Reproduce the closing run of lines below verbatim, from the line that contains "The plane (white)" up to and including the final line.

START INFORMATION GIVEN

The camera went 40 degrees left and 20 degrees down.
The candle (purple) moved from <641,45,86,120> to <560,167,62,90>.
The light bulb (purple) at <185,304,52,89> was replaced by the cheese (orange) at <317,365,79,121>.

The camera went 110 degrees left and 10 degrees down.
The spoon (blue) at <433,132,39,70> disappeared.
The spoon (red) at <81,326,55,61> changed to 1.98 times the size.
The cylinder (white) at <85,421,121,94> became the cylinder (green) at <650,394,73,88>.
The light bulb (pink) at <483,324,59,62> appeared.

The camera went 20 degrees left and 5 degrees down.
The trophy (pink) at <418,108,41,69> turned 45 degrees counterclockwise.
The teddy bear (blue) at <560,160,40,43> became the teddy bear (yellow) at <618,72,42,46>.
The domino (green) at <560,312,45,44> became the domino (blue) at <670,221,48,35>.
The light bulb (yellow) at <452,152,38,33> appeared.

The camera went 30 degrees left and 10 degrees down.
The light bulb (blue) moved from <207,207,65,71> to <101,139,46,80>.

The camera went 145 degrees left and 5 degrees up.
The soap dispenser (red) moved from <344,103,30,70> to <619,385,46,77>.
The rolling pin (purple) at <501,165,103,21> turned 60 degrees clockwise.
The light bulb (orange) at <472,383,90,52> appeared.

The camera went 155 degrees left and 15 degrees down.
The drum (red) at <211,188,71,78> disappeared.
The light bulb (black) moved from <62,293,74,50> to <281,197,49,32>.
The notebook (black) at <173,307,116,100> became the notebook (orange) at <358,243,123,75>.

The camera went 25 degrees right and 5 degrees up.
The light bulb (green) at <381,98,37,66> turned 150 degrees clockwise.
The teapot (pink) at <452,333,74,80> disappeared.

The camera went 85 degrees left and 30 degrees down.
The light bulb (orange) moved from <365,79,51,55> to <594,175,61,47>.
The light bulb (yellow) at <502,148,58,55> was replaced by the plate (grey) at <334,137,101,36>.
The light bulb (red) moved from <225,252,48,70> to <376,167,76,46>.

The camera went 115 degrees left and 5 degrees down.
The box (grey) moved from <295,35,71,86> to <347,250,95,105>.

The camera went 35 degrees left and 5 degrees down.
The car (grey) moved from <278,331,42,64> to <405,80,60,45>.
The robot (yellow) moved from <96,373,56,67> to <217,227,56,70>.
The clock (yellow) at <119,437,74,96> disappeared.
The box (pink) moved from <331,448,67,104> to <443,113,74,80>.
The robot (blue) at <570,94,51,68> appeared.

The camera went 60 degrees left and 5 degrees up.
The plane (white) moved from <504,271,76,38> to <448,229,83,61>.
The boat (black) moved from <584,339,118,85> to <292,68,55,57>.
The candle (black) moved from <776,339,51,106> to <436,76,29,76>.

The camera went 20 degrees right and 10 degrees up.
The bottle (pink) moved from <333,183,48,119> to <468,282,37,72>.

END INFORMATION GIVEN

§ YOUR SOLUTION:
The plane (white) moved from <504,271,76,38> to <448,229,83,61>.
The boat (black) moved from <584,339,118,85> to <292,68,55,57>.
The candle (black) moved from <776,339,51,106> to <436,76,29,76>.

The camera went 20 degrees right and 10 degrees up.
The bottle (pink) moved from <333,183,48,119> to <468,282,37,72>.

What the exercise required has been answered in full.